■ Records provided:
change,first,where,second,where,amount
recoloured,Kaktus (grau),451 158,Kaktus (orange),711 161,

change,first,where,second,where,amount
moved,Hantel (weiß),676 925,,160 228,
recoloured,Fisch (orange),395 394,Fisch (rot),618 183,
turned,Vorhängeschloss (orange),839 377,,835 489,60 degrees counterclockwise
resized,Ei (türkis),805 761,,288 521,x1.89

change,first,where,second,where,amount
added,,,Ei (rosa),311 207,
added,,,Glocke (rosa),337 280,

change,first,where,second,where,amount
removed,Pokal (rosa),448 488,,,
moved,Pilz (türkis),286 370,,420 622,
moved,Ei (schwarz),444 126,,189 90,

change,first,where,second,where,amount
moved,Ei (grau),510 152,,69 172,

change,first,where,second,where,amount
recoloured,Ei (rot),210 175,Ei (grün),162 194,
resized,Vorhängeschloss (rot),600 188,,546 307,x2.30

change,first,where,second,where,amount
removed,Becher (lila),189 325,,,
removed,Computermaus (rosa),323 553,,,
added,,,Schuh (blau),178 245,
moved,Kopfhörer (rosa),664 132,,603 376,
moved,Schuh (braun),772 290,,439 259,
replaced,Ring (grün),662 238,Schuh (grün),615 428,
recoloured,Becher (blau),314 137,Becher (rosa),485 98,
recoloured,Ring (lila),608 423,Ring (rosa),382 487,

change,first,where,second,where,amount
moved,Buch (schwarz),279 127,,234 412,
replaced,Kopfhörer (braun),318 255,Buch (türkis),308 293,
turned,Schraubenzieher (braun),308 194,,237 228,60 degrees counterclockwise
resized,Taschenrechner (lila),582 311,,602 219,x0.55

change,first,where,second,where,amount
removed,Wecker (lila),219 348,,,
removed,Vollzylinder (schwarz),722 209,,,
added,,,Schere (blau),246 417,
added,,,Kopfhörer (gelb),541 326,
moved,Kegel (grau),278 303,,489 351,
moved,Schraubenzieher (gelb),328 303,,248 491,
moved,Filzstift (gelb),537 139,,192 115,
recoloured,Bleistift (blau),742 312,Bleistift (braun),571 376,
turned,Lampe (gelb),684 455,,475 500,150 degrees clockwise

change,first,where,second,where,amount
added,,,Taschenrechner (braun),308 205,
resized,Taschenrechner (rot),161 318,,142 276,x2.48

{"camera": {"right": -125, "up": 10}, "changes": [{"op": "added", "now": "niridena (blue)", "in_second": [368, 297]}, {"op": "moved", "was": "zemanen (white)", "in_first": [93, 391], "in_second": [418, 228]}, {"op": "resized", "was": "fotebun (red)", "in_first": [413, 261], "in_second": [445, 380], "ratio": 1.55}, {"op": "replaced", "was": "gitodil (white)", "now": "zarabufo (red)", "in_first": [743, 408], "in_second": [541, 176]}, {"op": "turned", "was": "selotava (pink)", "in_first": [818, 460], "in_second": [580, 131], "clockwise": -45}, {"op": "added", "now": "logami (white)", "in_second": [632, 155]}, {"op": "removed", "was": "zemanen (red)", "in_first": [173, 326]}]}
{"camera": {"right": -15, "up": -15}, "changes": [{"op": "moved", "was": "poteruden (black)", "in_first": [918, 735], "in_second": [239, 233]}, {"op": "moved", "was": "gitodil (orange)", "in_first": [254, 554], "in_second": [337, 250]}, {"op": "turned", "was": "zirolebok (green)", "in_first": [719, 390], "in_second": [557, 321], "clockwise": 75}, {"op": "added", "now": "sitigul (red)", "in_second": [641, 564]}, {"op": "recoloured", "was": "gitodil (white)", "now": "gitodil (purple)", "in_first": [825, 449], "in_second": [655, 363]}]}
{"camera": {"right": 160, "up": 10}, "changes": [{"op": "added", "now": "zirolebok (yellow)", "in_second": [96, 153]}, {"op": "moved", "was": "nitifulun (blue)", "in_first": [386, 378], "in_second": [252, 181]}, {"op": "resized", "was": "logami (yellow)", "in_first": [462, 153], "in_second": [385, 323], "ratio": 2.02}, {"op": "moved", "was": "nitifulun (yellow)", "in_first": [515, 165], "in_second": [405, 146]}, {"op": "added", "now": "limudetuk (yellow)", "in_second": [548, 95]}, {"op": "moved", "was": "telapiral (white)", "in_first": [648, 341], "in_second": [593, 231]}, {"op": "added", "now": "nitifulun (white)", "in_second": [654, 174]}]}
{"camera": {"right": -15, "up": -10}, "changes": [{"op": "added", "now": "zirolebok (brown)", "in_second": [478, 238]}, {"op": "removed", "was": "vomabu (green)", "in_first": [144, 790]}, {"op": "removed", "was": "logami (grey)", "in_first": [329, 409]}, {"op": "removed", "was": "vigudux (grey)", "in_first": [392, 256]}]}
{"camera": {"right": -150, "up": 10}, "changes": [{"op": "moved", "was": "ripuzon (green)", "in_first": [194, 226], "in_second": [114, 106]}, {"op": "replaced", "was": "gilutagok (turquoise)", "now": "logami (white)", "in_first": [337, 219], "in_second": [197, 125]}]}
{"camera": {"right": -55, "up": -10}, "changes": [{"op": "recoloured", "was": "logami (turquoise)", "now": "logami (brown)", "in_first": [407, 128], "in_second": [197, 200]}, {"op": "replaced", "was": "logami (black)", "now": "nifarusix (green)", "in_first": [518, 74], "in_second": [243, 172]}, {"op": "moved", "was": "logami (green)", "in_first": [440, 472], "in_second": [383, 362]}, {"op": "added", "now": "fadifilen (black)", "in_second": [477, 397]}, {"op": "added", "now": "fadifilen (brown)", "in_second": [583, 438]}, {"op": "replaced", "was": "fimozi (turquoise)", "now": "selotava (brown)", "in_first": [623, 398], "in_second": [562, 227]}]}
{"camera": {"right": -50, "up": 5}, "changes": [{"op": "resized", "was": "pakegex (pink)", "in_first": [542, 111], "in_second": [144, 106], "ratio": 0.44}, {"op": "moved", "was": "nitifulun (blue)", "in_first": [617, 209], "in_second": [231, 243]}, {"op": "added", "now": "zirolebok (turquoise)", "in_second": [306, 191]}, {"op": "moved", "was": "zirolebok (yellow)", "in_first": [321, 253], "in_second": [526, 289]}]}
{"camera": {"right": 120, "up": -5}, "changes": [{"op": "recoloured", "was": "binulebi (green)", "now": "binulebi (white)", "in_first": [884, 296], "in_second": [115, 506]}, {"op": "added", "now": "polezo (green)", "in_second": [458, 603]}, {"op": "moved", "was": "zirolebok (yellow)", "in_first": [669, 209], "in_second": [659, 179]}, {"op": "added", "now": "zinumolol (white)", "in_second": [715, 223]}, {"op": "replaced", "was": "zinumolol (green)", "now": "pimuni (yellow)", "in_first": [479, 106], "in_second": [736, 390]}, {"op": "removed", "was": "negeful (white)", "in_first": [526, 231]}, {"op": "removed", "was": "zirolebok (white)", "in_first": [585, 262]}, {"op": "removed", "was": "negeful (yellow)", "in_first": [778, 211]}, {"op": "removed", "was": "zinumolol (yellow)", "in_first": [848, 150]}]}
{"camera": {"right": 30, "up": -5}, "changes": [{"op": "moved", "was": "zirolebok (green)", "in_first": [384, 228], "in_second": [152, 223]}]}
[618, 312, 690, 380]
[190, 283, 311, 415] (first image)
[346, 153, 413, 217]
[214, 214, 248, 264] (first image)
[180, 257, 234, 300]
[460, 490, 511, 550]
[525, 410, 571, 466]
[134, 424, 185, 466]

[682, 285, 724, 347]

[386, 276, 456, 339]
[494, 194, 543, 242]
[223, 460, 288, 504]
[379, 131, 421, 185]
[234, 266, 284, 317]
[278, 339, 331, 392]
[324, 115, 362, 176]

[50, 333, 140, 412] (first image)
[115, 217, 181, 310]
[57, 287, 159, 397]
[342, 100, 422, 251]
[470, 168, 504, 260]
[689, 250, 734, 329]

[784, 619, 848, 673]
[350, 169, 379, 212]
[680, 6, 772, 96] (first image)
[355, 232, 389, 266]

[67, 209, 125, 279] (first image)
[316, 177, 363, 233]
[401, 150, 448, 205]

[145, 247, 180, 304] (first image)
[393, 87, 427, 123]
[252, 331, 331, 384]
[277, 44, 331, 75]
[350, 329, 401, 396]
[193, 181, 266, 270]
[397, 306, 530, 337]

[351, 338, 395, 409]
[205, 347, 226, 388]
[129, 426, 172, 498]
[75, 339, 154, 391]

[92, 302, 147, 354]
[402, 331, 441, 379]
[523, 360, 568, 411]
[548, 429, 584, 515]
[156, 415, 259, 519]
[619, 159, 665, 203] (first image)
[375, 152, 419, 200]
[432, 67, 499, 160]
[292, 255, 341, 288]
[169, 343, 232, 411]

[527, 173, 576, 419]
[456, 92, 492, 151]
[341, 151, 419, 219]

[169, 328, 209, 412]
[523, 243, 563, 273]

■ Work to be completed:
The answer should contain nothing except the lines from the one with "[180, 257, 234, 300]" to the end of the material above, each given again exactly.

■ Task result:
[180, 257, 234, 300]
[460, 490, 511, 550]
[525, 410, 571, 466]
[134, 424, 185, 466]

[682, 285, 724, 347]

[386, 276, 456, 339]
[494, 194, 543, 242]
[223, 460, 288, 504]
[379, 131, 421, 185]
[234, 266, 284, 317]
[278, 339, 331, 392]
[324, 115, 362, 176]

[50, 333, 140, 412] (first image)
[115, 217, 181, 310]
[57, 287, 159, 397]
[342, 100, 422, 251]
[470, 168, 504, 260]
[689, 250, 734, 329]

[784, 619, 848, 673]
[350, 169, 379, 212]
[680, 6, 772, 96] (first image)
[355, 232, 389, 266]

[67, 209, 125, 279] (first image)
[316, 177, 363, 233]
[401, 150, 448, 205]

[145, 247, 180, 304] (first image)
[393, 87, 427, 123]
[252, 331, 331, 384]
[277, 44, 331, 75]
[350, 329, 401, 396]
[193, 181, 266, 270]
[397, 306, 530, 337]

[351, 338, 395, 409]
[205, 347, 226, 388]
[129, 426, 172, 498]
[75, 339, 154, 391]

[92, 302, 147, 354]
[402, 331, 441, 379]
[523, 360, 568, 411]
[548, 429, 584, 515]
[156, 415, 259, 519]
[619, 159, 665, 203] (first image)
[375, 152, 419, 200]
[432, 67, 499, 160]
[292, 255, 341, 288]
[169, 343, 232, 411]

[527, 173, 576, 419]
[456, 92, 492, 151]
[341, 151, 419, 219]

[169, 328, 209, 412]
[523, 243, 563, 273]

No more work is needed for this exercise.